**What the task asks:** Please output, without any change, the lines of the material below from the very first through the one with "turned,PurpleMarker,[135 480],,[519 468],45".

**Data records:**
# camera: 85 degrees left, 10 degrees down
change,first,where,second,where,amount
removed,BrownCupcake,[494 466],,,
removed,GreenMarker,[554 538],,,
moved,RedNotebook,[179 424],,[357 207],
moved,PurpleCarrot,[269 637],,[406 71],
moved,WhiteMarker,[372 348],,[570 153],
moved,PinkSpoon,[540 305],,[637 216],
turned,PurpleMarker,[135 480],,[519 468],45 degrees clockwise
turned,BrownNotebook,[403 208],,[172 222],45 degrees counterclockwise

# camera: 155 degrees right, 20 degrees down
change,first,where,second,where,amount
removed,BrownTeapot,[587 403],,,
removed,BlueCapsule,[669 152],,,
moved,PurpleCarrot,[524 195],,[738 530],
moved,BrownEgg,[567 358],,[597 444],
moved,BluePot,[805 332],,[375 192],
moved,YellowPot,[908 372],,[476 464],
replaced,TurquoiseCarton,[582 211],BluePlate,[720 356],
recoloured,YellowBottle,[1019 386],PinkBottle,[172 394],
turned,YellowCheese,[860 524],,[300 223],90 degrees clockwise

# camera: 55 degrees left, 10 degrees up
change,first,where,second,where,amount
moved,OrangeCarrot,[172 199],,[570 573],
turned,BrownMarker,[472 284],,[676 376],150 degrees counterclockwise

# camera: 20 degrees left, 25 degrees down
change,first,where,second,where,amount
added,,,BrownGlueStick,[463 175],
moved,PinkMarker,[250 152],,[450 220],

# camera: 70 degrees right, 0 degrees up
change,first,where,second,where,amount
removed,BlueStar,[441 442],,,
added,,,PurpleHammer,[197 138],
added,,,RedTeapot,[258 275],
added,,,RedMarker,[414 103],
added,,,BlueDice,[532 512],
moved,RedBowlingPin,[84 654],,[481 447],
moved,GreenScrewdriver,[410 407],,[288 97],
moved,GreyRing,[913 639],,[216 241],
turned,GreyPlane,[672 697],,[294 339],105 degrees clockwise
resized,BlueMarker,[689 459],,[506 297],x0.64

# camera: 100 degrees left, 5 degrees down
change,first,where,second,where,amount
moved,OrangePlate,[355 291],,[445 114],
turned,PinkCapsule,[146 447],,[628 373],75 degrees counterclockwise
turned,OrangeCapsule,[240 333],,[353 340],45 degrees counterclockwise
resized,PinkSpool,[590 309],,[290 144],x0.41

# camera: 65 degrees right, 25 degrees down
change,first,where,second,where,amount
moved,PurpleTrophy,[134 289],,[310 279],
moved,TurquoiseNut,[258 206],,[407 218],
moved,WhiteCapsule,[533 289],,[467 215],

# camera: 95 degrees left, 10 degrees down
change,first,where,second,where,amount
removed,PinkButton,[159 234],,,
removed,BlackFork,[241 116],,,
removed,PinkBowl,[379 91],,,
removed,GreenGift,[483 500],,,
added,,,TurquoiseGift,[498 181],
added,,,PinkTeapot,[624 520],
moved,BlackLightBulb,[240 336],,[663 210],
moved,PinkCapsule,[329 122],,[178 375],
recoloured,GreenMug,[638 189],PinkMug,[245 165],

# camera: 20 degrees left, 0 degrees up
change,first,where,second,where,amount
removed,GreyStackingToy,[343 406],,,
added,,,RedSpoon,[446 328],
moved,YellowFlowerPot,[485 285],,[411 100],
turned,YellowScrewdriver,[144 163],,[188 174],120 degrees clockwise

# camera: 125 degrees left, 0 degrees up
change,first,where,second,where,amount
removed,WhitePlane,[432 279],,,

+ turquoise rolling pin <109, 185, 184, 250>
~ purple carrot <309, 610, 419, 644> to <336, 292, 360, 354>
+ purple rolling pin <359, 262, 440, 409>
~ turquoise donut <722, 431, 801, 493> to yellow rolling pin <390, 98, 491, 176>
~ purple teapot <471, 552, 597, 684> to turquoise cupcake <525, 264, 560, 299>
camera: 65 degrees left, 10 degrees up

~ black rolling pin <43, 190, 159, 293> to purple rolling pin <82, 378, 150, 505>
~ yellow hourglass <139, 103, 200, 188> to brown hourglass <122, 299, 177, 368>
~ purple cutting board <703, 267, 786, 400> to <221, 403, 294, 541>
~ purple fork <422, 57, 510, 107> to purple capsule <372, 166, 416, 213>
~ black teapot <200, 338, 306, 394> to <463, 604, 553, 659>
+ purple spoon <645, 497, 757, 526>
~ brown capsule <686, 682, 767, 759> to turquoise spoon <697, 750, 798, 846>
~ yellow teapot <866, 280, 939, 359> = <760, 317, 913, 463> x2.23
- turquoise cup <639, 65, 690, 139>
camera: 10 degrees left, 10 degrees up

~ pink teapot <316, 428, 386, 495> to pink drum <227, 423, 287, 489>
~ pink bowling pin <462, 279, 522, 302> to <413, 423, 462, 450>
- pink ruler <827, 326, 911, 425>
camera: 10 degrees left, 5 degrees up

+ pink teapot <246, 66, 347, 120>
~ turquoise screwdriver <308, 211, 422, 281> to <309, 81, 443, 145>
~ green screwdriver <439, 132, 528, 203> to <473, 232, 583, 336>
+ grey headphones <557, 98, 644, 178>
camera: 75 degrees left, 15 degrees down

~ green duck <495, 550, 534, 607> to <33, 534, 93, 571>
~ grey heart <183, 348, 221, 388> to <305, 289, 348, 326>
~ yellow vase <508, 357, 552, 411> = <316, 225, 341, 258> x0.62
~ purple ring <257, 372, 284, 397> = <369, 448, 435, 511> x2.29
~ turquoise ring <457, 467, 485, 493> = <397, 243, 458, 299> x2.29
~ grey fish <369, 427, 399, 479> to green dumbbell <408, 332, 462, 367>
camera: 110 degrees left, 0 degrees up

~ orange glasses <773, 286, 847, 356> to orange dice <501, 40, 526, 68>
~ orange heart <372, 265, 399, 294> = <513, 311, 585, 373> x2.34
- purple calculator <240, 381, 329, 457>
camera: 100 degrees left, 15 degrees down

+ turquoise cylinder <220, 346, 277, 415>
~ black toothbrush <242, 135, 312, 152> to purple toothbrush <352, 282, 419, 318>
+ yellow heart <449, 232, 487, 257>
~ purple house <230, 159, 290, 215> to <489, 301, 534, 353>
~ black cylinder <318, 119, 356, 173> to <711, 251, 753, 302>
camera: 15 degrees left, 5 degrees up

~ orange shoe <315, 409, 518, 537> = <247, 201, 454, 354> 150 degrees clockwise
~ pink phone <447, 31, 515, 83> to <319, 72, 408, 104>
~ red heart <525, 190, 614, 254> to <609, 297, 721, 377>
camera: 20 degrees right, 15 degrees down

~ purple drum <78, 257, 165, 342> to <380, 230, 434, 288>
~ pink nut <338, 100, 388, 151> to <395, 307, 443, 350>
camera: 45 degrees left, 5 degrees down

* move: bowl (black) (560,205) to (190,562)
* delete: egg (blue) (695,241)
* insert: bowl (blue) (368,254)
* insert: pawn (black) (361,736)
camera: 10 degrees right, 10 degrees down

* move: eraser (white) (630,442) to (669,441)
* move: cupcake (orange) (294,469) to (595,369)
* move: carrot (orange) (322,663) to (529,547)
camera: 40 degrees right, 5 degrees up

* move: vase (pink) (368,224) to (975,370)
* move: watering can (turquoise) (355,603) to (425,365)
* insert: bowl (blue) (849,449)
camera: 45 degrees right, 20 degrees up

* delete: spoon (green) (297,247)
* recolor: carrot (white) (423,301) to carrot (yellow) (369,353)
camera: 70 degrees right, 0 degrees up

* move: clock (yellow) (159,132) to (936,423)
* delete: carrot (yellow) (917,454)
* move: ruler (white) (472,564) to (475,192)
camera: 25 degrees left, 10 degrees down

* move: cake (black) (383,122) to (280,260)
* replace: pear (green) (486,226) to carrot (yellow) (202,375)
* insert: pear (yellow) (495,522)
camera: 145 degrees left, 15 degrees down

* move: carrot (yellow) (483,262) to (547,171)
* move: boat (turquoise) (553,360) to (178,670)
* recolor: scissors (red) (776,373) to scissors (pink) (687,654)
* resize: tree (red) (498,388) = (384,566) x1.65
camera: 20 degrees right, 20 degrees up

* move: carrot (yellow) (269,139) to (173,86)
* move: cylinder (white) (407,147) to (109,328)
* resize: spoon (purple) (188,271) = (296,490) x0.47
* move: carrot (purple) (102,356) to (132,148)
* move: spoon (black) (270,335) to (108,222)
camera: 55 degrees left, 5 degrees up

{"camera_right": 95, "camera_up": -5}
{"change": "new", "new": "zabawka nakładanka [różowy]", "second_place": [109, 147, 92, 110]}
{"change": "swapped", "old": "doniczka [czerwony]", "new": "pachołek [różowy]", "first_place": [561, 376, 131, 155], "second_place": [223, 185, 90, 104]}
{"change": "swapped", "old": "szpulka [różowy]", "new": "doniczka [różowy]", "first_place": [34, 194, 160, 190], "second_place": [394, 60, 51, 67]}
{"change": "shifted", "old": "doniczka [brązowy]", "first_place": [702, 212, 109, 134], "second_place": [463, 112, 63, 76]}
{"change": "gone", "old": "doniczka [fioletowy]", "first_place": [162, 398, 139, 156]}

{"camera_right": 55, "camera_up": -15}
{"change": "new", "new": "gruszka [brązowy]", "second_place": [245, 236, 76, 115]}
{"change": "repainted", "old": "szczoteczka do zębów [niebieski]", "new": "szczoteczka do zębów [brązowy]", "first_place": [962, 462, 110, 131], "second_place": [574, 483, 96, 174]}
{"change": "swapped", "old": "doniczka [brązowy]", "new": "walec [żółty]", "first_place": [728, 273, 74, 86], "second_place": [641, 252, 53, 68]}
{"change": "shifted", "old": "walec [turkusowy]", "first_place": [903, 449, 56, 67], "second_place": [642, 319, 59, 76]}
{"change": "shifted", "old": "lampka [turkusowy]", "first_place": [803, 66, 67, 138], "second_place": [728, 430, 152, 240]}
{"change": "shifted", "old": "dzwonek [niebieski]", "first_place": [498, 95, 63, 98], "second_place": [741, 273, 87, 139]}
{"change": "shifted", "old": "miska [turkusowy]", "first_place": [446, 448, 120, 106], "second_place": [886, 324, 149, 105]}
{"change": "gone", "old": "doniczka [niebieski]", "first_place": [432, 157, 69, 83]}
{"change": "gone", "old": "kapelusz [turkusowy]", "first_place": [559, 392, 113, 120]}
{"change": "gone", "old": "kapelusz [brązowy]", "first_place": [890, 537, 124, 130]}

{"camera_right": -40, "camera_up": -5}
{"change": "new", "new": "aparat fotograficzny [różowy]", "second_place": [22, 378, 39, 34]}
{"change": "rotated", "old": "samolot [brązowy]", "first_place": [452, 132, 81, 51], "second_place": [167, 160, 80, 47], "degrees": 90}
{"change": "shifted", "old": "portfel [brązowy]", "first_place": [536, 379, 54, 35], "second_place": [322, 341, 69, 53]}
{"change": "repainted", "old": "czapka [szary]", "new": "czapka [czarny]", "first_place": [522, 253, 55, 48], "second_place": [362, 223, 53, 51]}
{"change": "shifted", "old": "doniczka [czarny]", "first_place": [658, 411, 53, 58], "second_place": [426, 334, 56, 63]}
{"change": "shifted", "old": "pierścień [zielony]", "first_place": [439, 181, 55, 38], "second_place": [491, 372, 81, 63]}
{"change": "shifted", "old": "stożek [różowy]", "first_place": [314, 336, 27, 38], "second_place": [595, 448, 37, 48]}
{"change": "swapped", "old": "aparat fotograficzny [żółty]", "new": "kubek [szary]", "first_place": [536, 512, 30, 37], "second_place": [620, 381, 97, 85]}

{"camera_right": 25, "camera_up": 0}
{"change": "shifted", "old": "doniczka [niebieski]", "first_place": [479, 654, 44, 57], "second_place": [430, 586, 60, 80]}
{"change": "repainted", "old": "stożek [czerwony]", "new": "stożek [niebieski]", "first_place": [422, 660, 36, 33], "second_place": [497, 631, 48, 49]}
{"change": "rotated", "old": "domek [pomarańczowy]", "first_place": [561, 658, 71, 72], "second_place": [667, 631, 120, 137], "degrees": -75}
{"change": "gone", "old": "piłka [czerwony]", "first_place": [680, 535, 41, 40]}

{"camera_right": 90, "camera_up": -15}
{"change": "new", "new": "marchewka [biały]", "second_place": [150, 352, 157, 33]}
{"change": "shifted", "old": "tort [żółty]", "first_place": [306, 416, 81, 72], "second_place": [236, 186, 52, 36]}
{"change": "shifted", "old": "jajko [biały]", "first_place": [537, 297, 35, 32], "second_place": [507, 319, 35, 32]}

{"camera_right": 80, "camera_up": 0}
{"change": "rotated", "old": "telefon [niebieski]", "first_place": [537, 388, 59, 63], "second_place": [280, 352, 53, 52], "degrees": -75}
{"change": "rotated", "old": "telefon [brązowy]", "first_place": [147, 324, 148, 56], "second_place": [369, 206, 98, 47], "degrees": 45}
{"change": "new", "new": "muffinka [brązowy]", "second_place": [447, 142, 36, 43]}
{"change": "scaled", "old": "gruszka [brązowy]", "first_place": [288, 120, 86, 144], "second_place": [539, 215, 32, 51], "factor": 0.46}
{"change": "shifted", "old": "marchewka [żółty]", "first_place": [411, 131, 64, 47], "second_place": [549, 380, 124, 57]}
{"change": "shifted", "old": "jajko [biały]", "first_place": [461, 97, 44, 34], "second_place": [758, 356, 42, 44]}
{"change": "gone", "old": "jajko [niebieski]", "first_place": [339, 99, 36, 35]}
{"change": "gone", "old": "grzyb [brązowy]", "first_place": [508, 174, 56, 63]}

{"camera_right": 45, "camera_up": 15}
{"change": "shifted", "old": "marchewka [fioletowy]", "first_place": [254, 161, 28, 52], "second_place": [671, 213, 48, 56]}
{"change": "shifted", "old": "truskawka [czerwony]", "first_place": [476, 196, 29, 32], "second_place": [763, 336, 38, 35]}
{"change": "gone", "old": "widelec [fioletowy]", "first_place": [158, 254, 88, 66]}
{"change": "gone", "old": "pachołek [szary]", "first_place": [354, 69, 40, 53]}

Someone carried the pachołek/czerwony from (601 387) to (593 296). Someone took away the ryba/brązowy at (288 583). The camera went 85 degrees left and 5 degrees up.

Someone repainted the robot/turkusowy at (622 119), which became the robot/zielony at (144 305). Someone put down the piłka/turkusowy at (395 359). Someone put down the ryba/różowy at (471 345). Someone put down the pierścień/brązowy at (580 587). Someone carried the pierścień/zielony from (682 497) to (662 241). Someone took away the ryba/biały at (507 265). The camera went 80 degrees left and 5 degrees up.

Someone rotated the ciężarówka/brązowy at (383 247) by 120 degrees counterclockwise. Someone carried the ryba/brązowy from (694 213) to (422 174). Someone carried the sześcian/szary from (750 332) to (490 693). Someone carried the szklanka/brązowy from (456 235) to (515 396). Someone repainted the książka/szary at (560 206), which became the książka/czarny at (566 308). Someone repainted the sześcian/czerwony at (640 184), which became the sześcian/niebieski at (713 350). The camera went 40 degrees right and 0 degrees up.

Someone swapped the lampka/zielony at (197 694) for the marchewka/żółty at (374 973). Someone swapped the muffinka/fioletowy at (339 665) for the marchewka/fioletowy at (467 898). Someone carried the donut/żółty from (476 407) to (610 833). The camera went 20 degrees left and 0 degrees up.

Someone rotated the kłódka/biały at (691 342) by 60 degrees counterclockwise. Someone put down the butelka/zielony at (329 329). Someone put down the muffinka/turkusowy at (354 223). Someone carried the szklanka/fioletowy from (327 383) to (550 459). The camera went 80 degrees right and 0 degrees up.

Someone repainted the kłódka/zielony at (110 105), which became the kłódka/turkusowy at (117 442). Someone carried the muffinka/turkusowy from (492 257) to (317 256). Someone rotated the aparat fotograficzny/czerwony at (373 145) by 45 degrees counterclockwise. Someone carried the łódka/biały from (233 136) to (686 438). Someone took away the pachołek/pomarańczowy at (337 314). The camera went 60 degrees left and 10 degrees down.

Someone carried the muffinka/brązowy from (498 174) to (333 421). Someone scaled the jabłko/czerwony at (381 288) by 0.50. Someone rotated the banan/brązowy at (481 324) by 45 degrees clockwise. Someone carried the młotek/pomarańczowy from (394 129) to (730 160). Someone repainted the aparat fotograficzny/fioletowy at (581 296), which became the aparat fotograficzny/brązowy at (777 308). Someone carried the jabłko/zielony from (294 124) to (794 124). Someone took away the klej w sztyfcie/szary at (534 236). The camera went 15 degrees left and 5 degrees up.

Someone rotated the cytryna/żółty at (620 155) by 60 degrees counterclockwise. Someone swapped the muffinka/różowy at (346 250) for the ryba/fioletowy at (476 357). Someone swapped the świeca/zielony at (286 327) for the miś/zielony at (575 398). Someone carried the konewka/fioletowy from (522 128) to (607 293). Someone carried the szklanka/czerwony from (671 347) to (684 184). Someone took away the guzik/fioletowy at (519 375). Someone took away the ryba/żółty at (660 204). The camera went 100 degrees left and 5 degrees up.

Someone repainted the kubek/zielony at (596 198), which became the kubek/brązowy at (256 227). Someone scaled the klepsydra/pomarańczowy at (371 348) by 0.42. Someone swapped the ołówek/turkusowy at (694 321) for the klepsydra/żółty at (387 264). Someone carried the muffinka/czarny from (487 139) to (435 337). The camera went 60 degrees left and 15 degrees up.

**Answer for the task:**
# camera: 85 degrees left, 10 degrees down
change,first,where,second,where,amount
removed,BrownCupcake,[494 466],,,
removed,GreenMarker,[554 538],,,
moved,RedNotebook,[179 424],,[357 207],
moved,PurpleCarrot,[269 637],,[406 71],
moved,WhiteMarker,[372 348],,[570 153],
moved,PinkSpoon,[540 305],,[637 216],
turned,PurpleMarker,[135 480],,[519 468],45 degrees clockwise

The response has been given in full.